Work to complete =
Only one stretch of the data below is needed. Output the lines from the one with "seta (amarillo) <825, 457>" up to and including the one with "pera (amarillo) <70, 260>", exactly as they stand.
══════════════════════════════
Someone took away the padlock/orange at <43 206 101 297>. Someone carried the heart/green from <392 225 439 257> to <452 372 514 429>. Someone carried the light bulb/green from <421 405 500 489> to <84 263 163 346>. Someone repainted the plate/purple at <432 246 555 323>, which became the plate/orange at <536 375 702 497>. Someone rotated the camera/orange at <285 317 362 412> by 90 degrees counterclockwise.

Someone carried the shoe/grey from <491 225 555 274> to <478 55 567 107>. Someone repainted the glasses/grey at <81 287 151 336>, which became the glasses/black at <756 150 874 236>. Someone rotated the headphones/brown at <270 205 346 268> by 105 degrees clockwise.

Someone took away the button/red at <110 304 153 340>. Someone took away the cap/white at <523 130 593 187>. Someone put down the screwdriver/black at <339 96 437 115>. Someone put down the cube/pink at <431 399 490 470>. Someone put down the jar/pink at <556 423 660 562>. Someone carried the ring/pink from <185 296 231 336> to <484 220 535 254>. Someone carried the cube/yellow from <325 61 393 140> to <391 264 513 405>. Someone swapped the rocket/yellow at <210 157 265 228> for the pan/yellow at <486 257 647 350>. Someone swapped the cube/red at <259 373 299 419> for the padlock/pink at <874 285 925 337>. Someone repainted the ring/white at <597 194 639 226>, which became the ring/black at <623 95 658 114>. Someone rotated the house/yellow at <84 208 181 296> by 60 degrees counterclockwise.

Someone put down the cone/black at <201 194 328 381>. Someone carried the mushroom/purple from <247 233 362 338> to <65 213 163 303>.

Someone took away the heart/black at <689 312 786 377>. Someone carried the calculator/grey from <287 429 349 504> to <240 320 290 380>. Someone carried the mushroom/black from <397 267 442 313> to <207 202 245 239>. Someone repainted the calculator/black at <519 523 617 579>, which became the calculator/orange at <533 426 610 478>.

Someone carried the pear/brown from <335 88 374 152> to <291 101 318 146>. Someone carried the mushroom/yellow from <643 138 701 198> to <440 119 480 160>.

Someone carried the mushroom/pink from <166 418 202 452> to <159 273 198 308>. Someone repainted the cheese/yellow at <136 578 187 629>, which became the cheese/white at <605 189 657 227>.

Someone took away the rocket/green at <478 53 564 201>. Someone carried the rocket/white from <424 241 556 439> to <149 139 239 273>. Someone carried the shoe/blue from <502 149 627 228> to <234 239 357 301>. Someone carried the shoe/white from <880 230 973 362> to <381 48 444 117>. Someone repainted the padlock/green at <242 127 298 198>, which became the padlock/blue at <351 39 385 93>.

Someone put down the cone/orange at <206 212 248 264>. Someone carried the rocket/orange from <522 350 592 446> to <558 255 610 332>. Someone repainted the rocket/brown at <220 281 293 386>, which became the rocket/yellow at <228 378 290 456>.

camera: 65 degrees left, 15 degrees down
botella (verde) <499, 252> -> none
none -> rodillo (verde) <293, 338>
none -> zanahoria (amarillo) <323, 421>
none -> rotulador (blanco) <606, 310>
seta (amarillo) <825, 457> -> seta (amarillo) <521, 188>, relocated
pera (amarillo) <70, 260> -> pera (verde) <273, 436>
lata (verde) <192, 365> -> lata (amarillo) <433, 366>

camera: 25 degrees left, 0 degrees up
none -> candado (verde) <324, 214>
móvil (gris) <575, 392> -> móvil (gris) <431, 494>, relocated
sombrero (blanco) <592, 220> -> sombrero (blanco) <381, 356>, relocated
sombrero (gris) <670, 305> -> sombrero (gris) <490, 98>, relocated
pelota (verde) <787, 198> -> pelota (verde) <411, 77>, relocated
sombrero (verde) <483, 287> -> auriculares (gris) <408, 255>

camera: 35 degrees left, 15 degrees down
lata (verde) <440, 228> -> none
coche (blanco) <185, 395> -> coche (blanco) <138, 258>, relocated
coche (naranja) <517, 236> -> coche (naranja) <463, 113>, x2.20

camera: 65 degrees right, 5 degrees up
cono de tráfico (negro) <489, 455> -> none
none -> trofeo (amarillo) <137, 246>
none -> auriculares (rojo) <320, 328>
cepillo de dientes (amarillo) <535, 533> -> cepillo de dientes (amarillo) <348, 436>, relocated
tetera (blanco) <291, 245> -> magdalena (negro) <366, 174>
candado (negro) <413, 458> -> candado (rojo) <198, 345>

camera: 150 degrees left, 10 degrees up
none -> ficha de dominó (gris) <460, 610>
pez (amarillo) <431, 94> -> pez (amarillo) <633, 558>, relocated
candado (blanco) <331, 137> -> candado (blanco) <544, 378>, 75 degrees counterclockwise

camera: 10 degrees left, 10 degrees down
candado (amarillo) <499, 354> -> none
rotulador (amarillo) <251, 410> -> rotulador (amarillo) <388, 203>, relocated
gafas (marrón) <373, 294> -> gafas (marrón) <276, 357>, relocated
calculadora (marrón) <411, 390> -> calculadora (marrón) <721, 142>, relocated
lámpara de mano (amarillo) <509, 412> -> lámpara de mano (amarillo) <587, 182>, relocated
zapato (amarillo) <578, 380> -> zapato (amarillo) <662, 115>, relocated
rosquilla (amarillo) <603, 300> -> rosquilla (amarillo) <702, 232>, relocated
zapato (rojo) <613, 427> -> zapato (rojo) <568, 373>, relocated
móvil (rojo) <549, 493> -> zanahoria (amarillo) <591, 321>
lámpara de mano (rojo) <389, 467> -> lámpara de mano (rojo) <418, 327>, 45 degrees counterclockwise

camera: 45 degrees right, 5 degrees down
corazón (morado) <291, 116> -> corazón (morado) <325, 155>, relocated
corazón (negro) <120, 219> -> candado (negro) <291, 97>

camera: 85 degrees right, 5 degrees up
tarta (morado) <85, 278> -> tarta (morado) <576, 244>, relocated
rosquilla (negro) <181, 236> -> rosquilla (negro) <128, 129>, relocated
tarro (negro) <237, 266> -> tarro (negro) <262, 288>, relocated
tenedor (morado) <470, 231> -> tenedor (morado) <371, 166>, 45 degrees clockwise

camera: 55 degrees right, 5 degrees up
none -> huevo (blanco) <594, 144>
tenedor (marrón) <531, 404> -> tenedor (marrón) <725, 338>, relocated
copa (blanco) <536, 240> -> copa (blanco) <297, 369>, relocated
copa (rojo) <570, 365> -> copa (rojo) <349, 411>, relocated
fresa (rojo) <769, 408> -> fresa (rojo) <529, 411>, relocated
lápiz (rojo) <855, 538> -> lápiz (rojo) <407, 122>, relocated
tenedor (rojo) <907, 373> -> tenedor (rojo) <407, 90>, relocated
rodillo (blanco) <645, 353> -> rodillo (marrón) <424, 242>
══════════════════════════════
Solution to the exercise =
seta (amarillo) <825, 457> -> seta (amarillo) <521, 188>, relocated
pera (amarillo) <70, 260> -> pera (verde) <273, 436>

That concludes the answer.